--- START ---

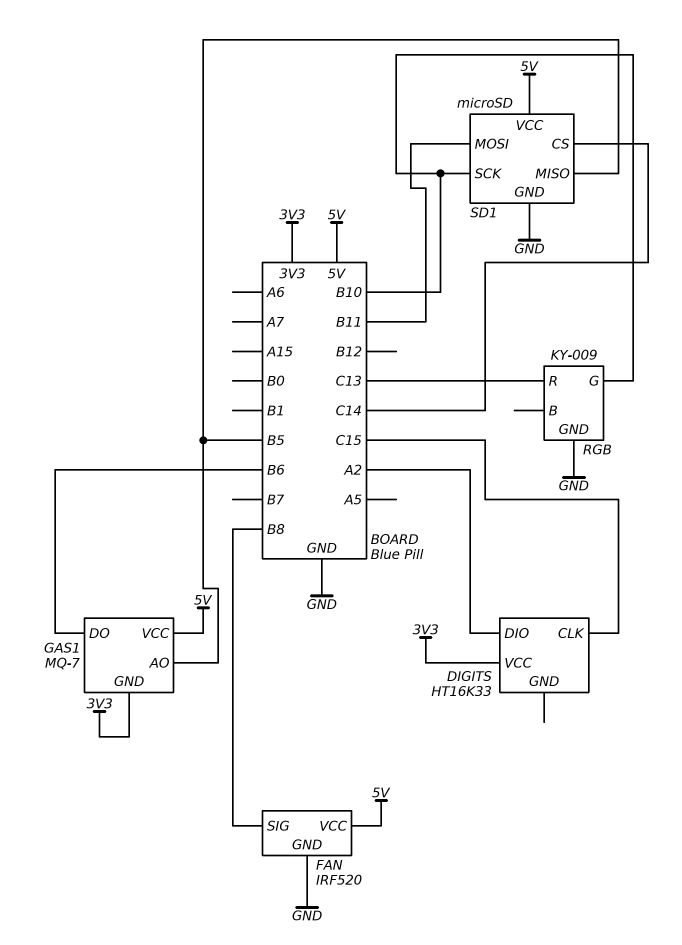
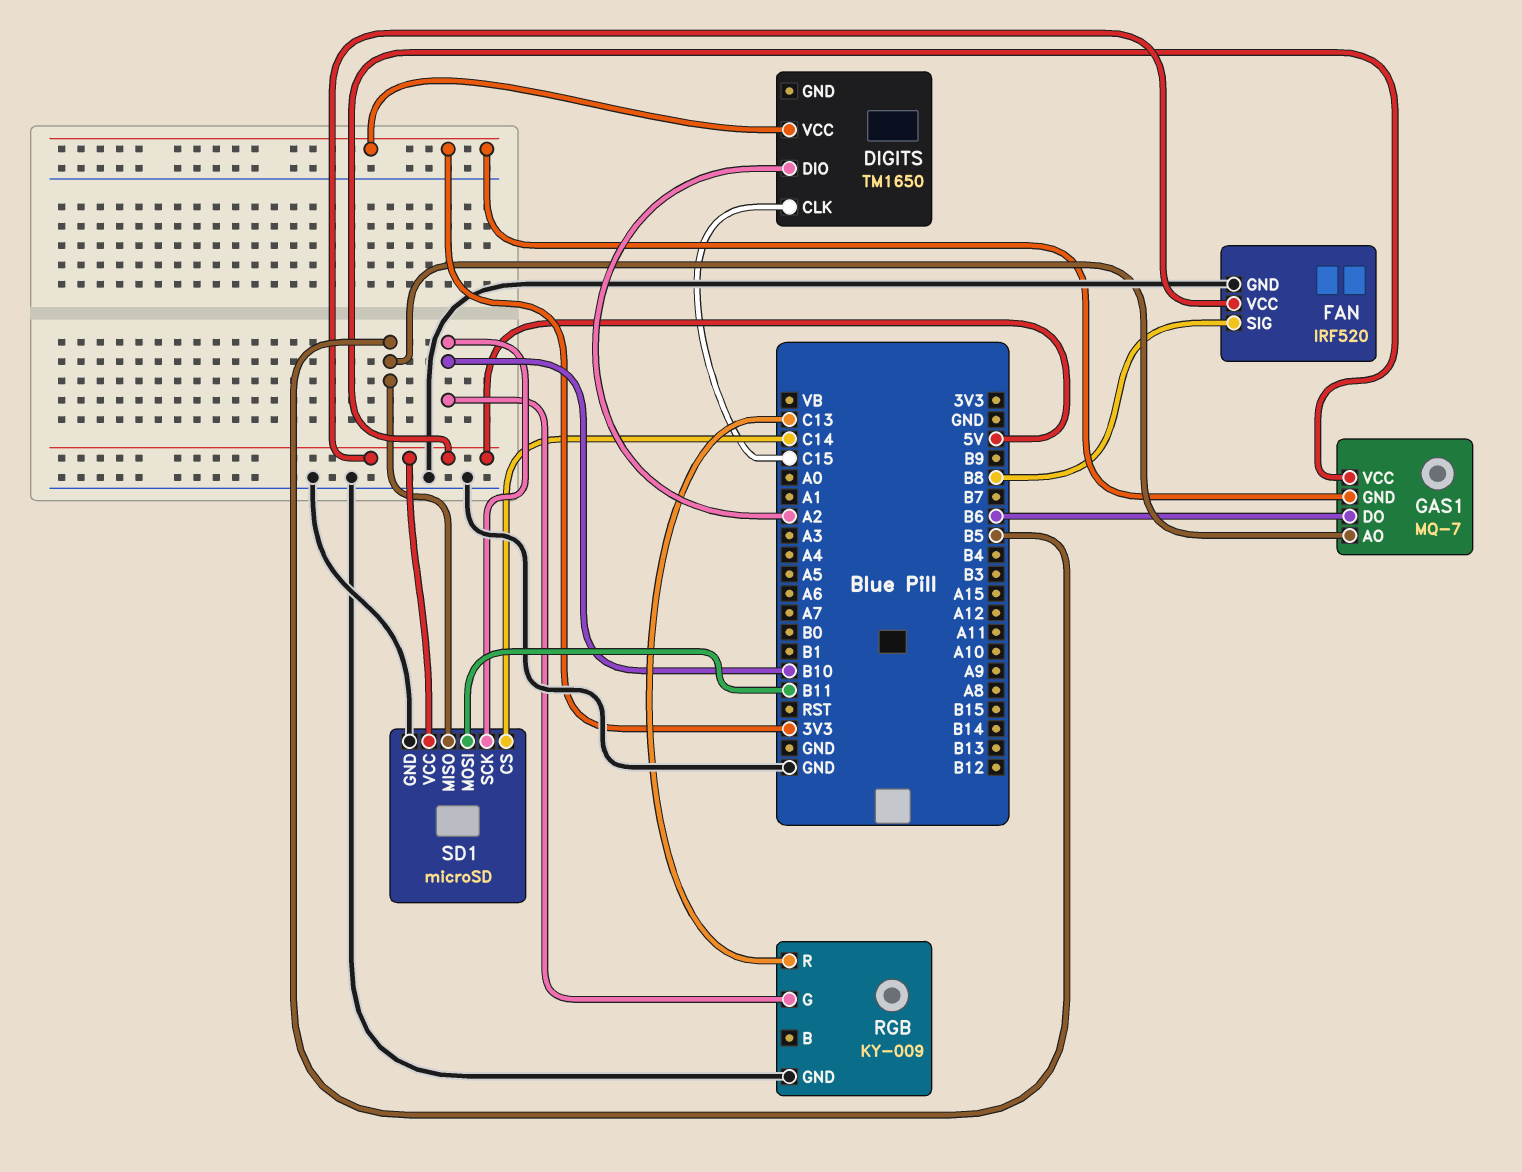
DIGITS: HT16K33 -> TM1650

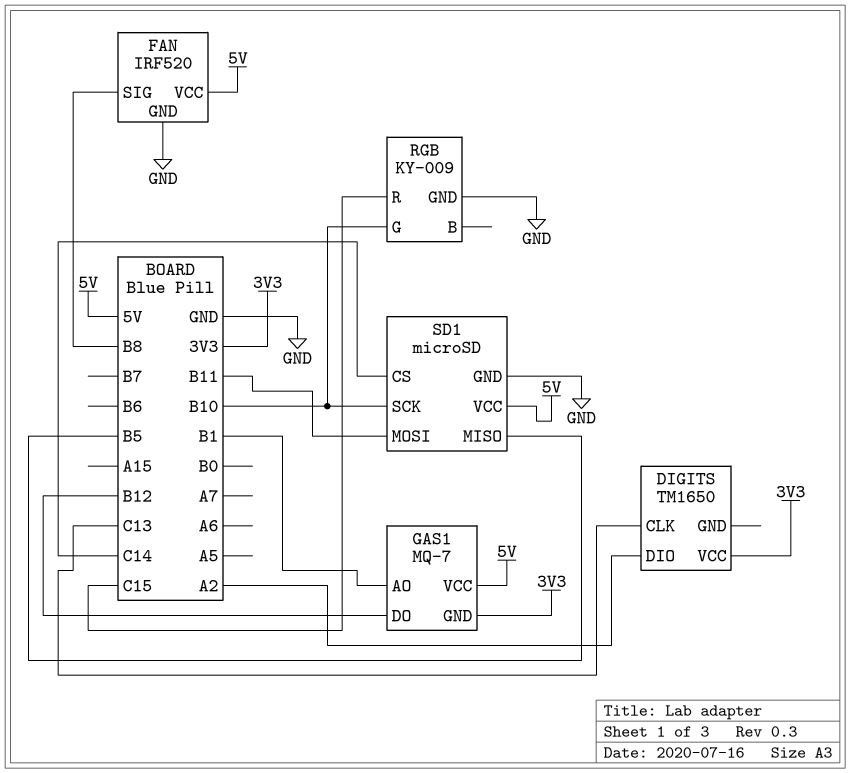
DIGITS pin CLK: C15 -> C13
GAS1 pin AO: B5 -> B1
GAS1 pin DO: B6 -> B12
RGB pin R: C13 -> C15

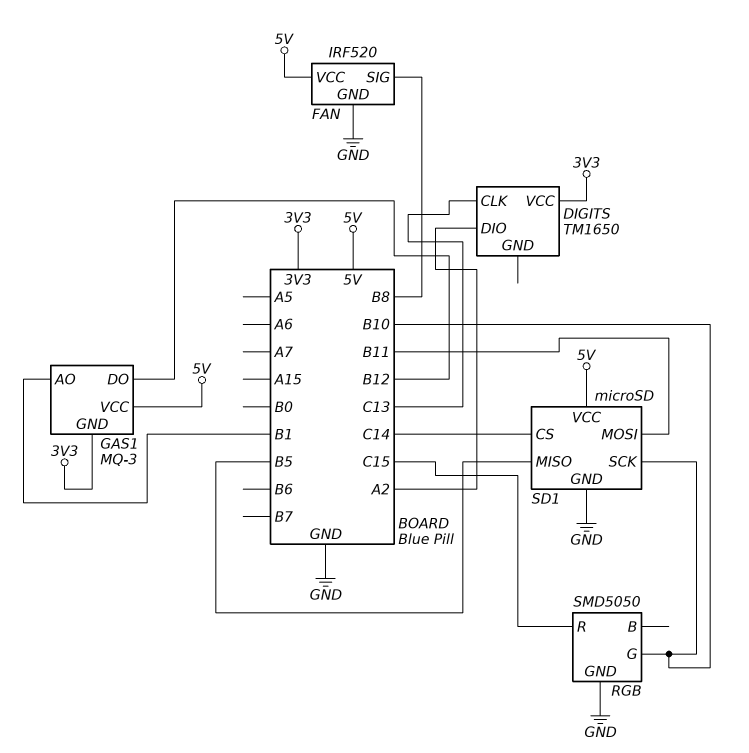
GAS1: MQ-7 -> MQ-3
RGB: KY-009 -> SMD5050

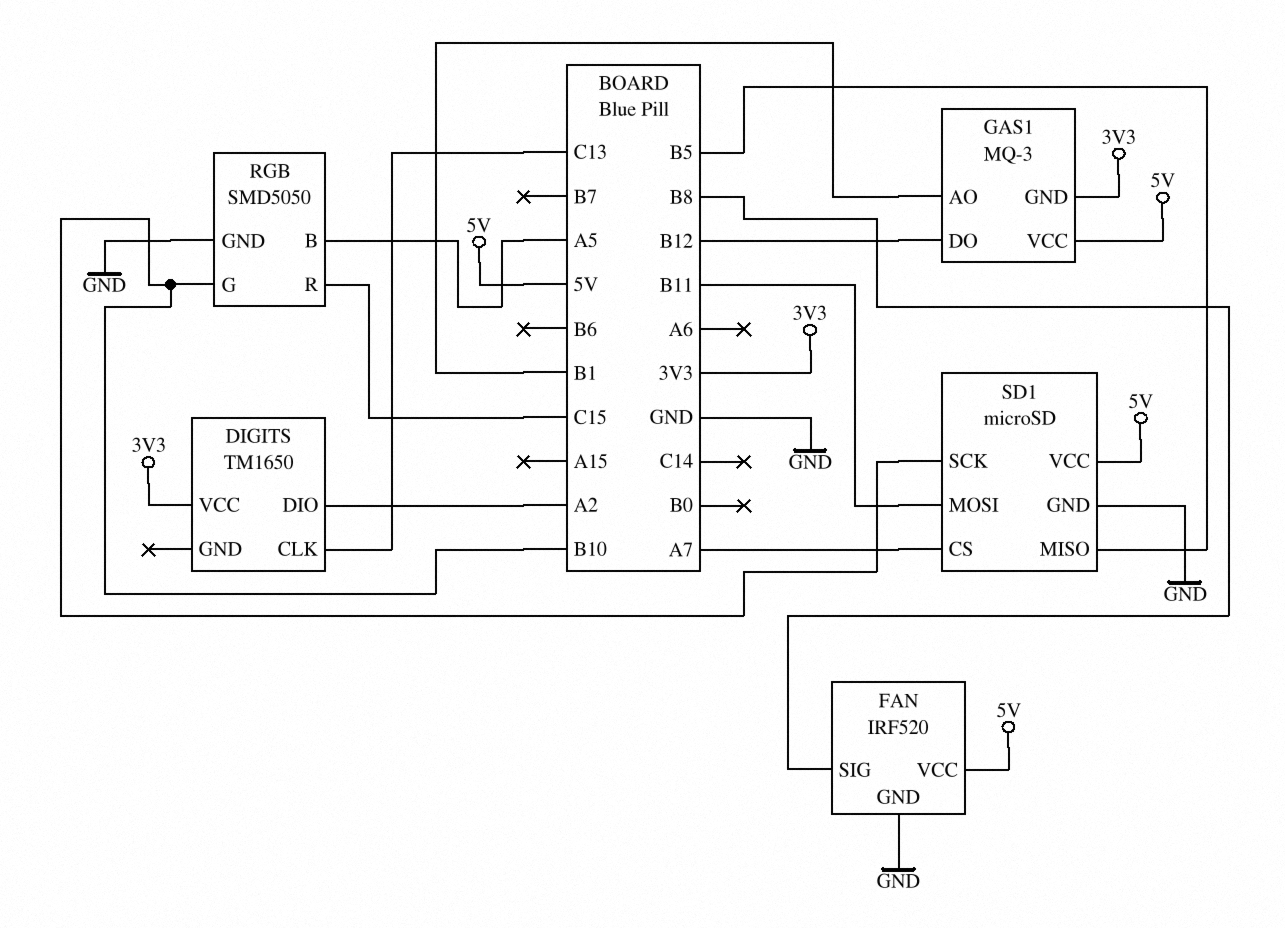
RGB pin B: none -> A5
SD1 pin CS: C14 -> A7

--- END ---
--- START ---

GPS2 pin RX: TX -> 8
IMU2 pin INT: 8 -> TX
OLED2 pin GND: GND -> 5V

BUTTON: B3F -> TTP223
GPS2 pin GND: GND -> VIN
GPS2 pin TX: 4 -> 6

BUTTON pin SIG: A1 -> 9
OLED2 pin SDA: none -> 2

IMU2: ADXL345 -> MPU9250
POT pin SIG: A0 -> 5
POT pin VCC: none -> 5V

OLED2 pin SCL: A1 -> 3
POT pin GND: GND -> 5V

--- END ---
--- START ---

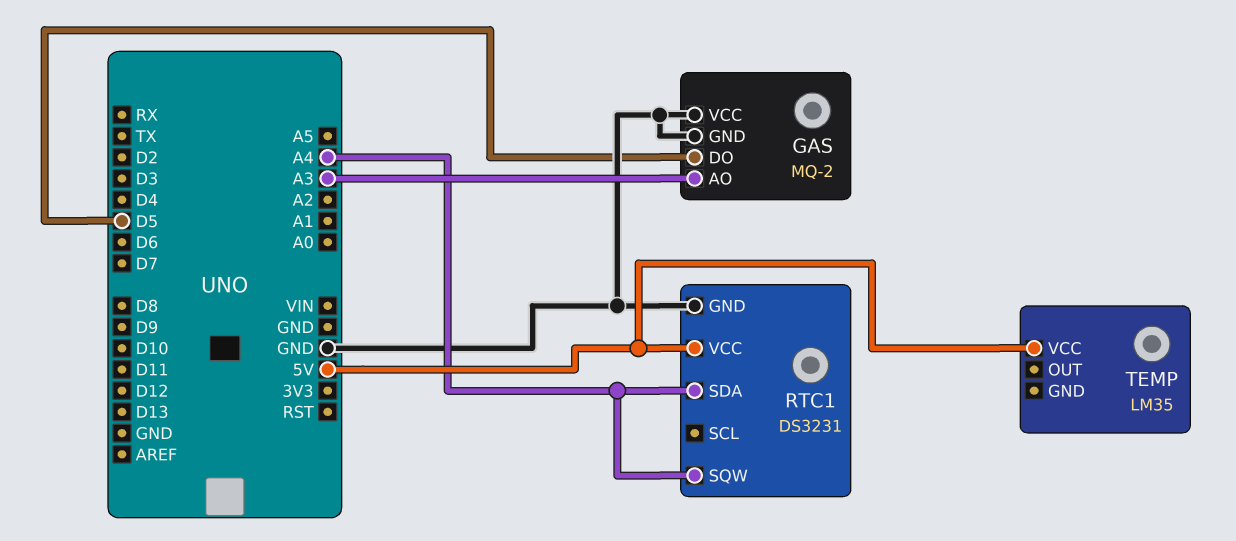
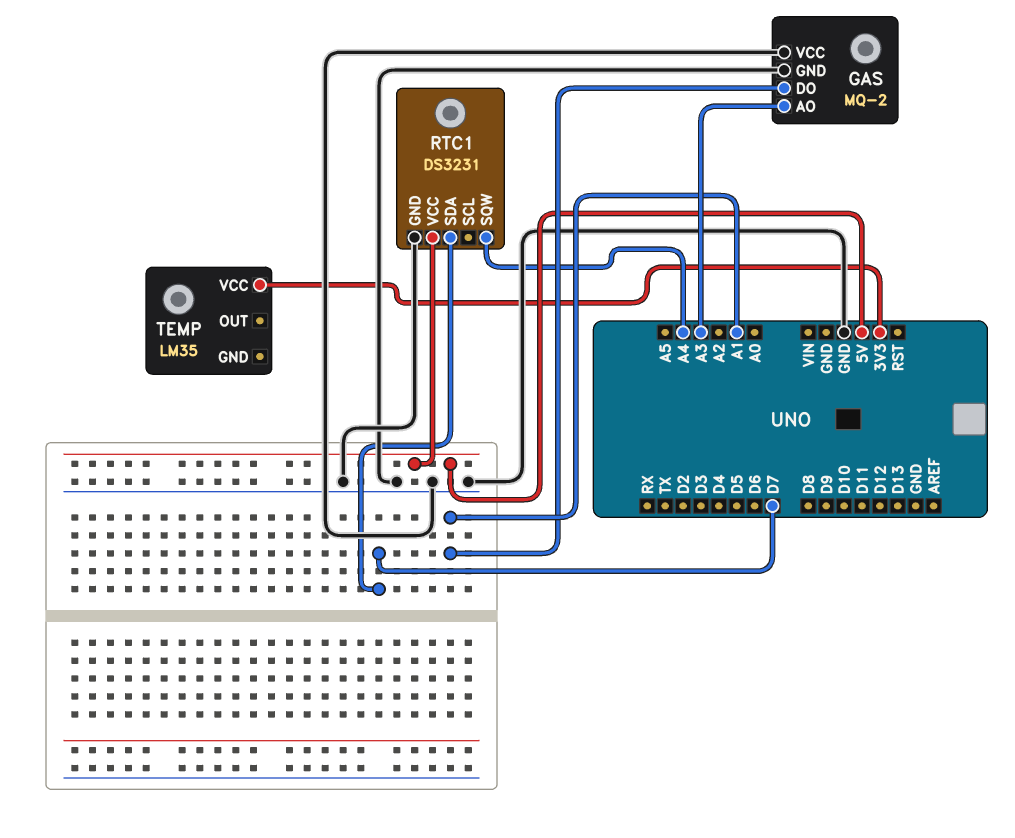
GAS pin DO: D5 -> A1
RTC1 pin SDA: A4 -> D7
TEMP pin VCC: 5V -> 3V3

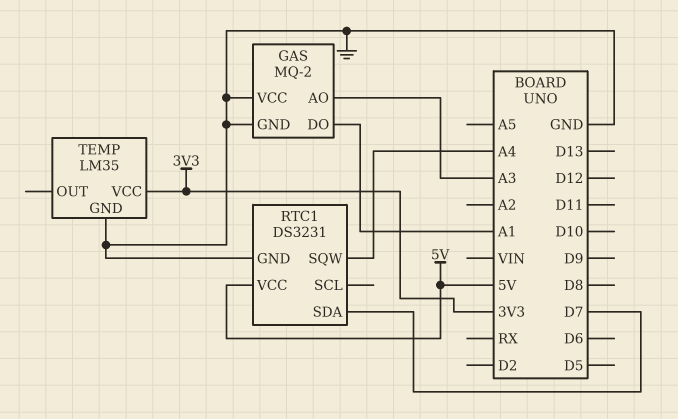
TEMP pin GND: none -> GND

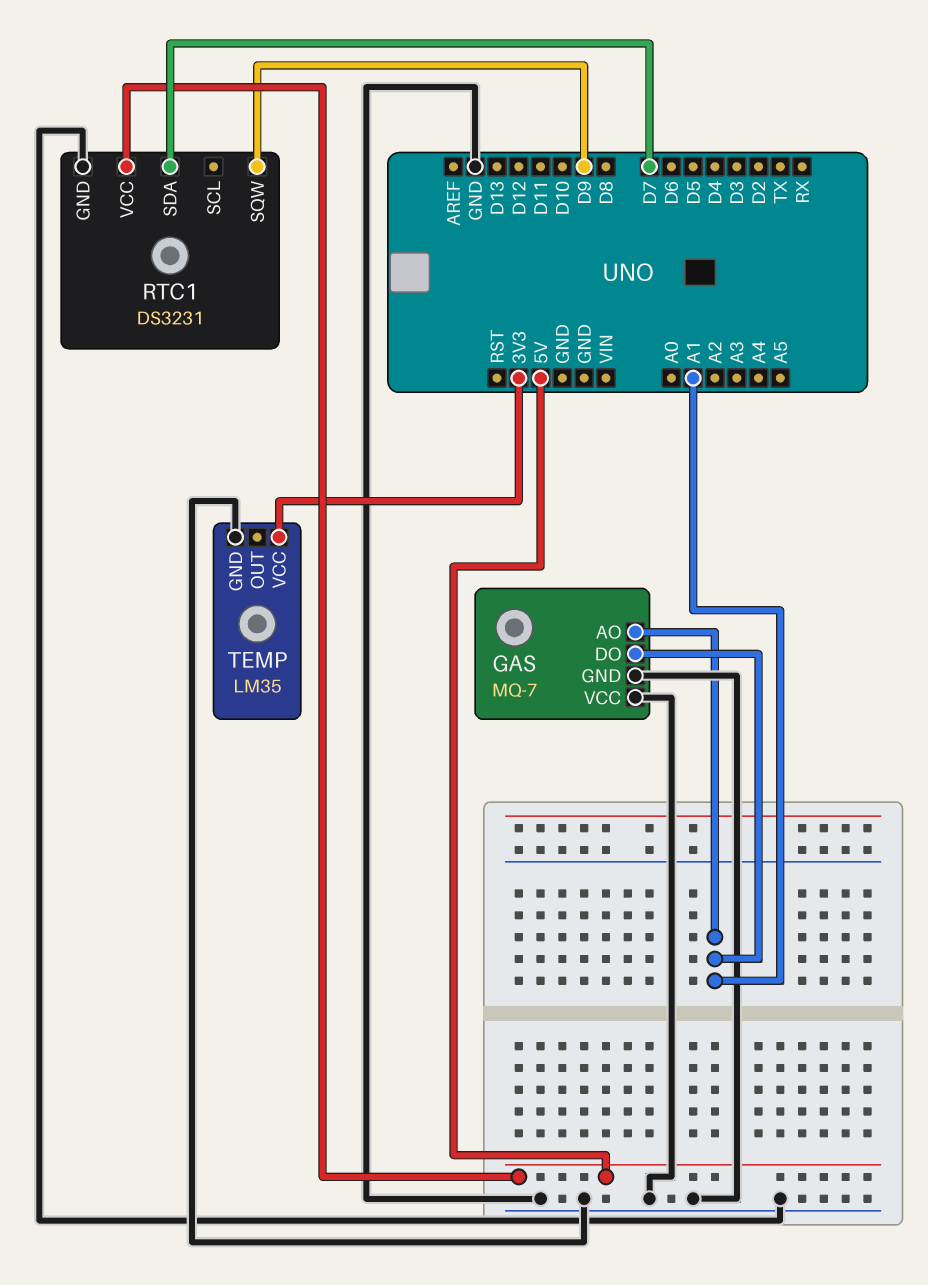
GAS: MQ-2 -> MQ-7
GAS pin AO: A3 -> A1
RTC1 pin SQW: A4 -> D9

--- END ---

Only one stretch of the entries above is wanted: the lines from the one containing "BUTTON: B3F -> TTP223" through the one containing "POT pin GND: GND -> 5V". Please reproduce it exactly.

EXERCISE SOLUTION:
BUTTON: B3F -> TTP223
GPS2 pin GND: GND -> VIN
GPS2 pin TX: 4 -> 6

BUTTON pin SIG: A1 -> 9
OLED2 pin SDA: none -> 2

IMU2: ADXL345 -> MPU9250
POT pin SIG: A0 -> 5
POT pin VCC: none -> 5V

OLED2 pin SCL: A1 -> 3
POT pin GND: GND -> 5V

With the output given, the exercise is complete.